**EXERCISE AIM:** Report each line of the records below that contains the word "format".

**DATA TO PROCESS:**

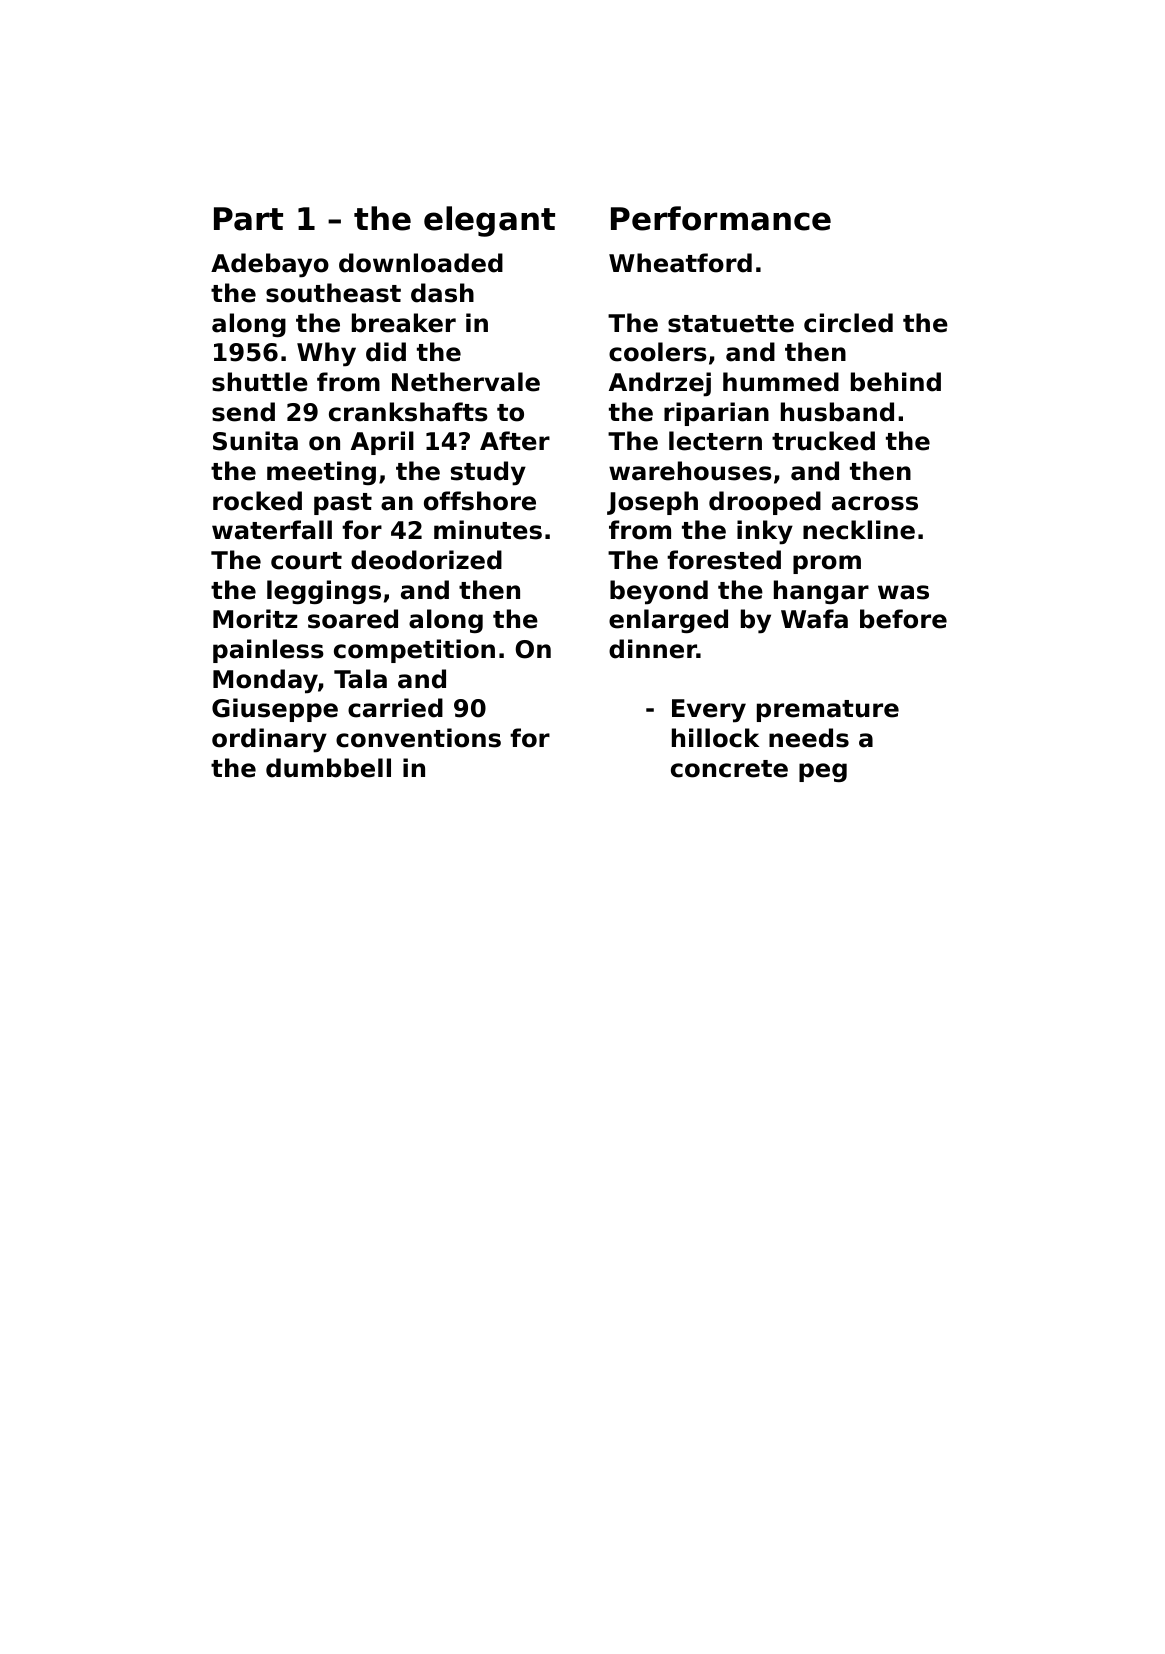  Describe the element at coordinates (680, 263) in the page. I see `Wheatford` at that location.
---
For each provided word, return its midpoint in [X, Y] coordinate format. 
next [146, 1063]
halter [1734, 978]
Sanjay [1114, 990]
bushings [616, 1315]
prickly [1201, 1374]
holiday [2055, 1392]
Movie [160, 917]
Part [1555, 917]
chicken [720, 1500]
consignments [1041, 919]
==
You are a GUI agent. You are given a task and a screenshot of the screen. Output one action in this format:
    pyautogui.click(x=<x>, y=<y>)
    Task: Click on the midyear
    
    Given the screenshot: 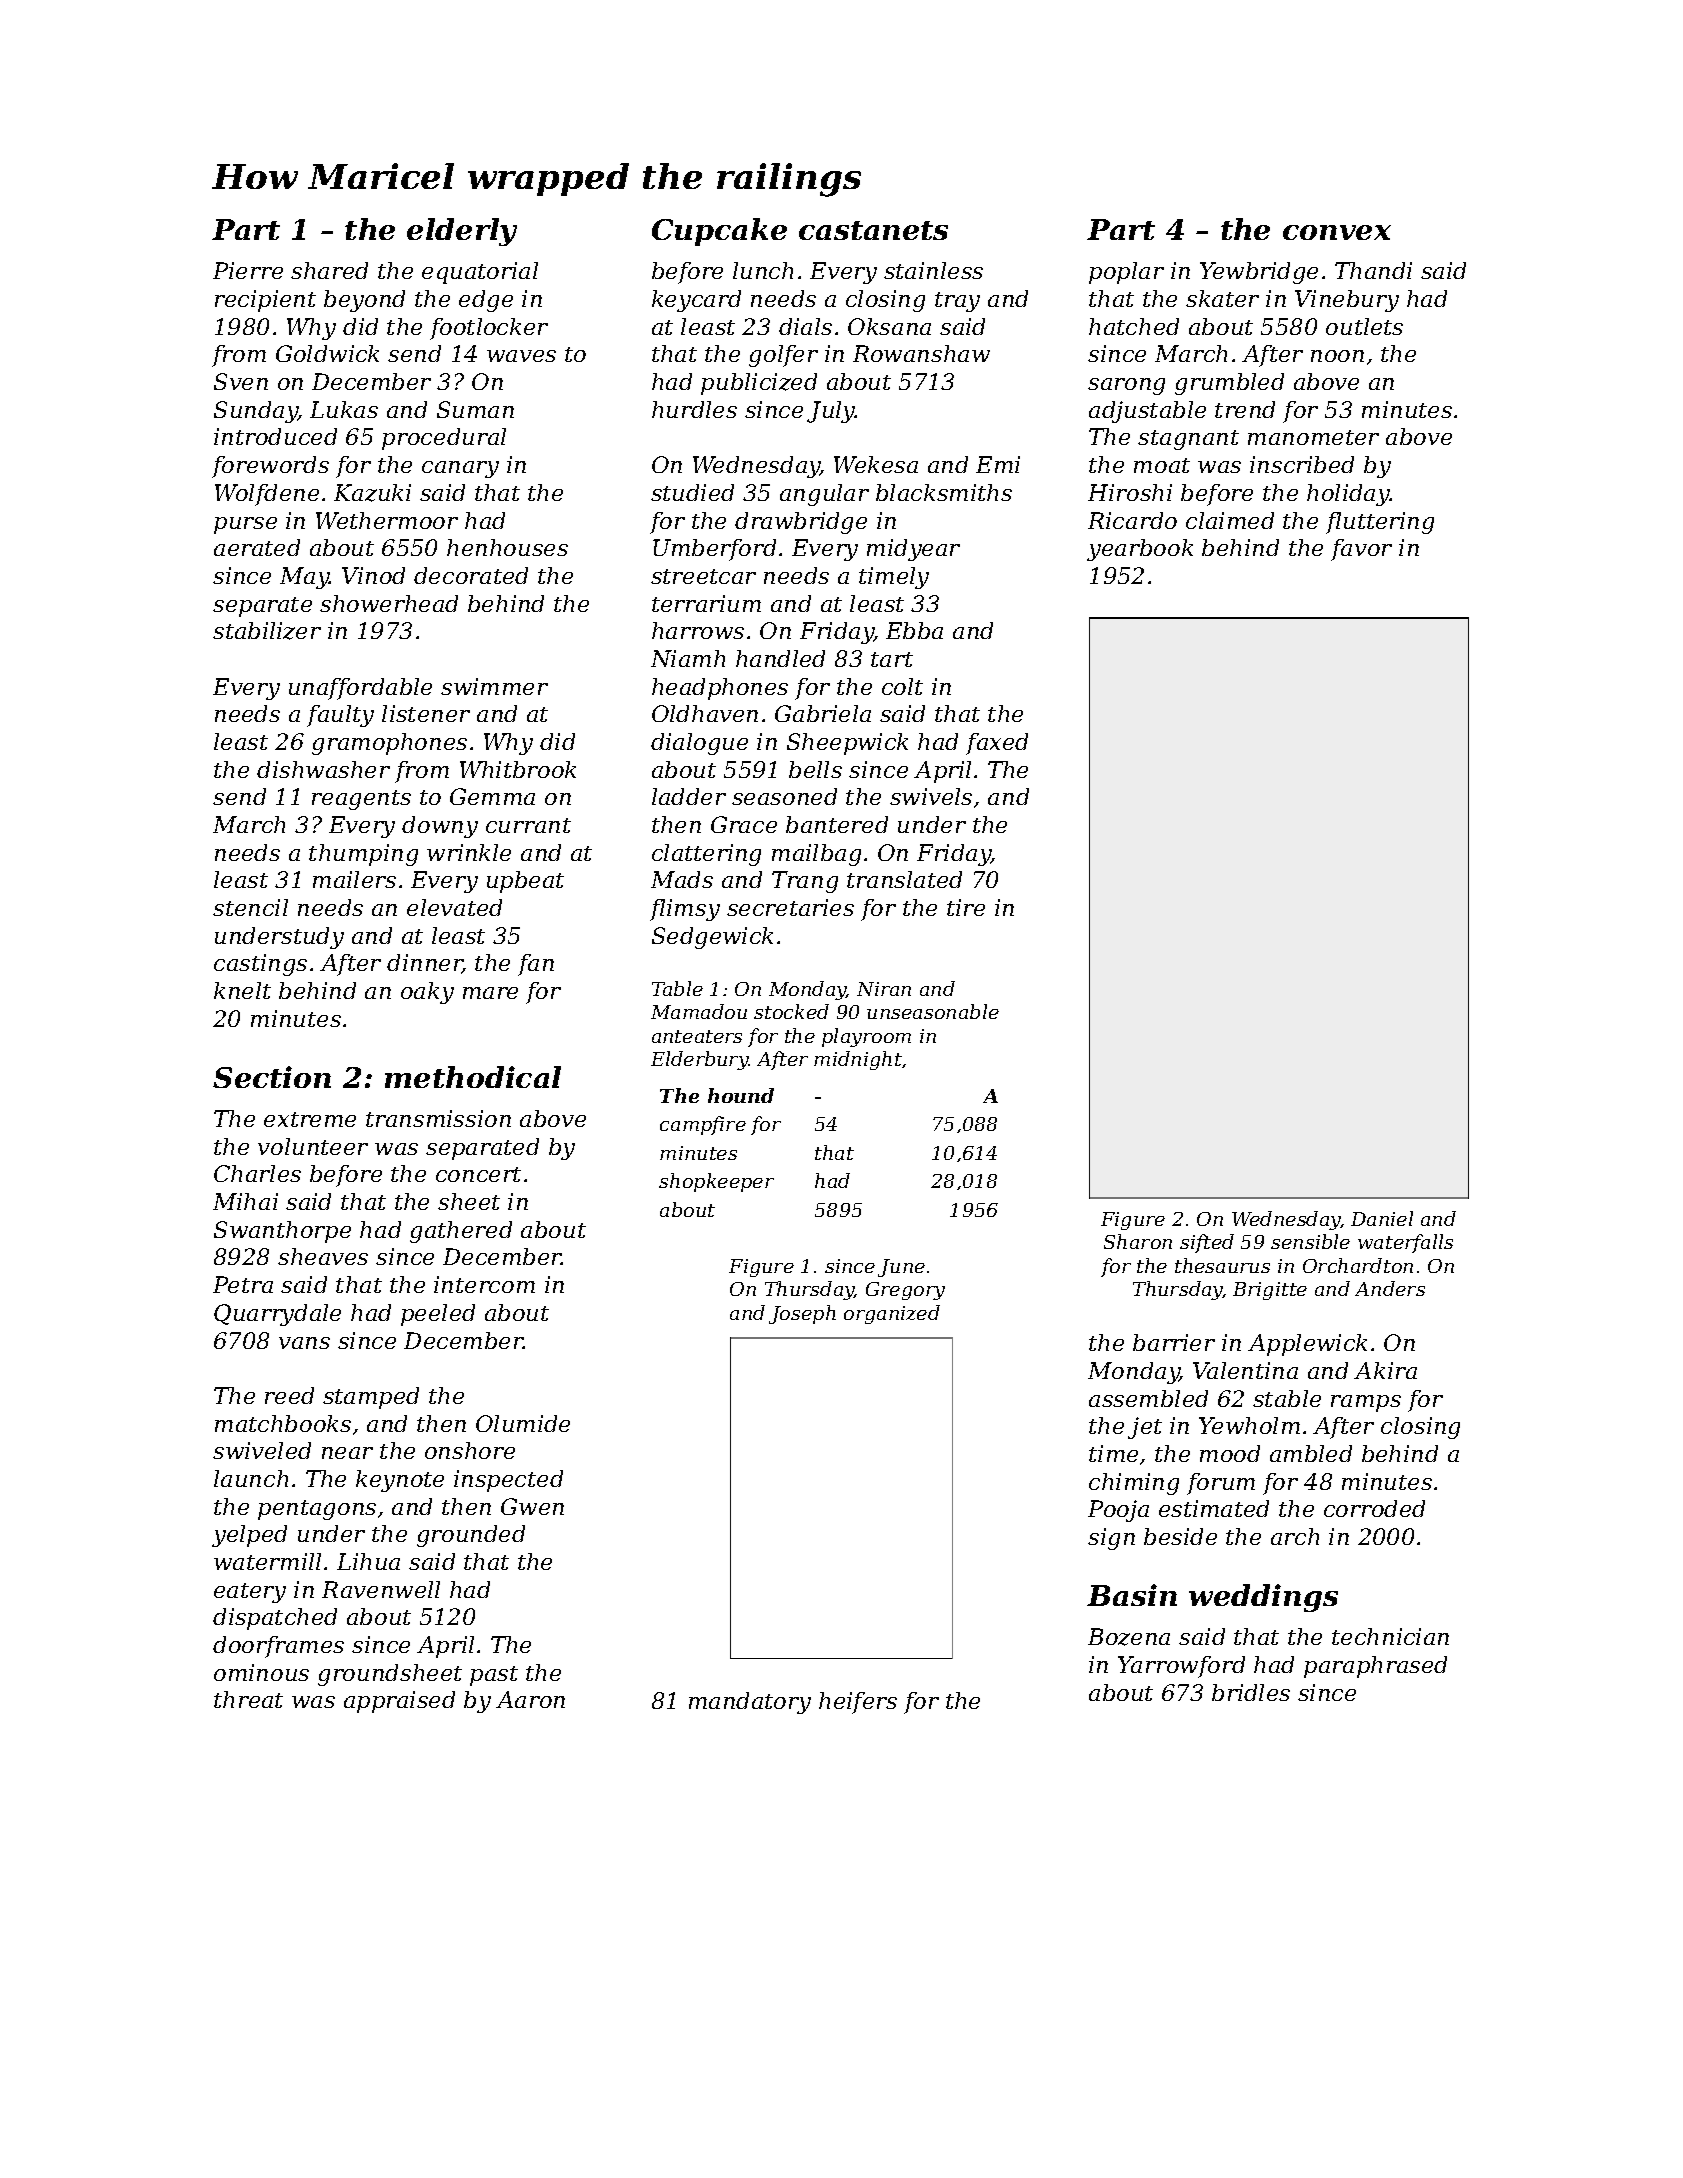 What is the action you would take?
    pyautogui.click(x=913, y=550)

**RESULT BELOW:**
For each provided word, return its midpoint in [X, Y] coordinate format. 
You are a GUI agent. You are given a task and a screenshot of the screen. Output one action in this format:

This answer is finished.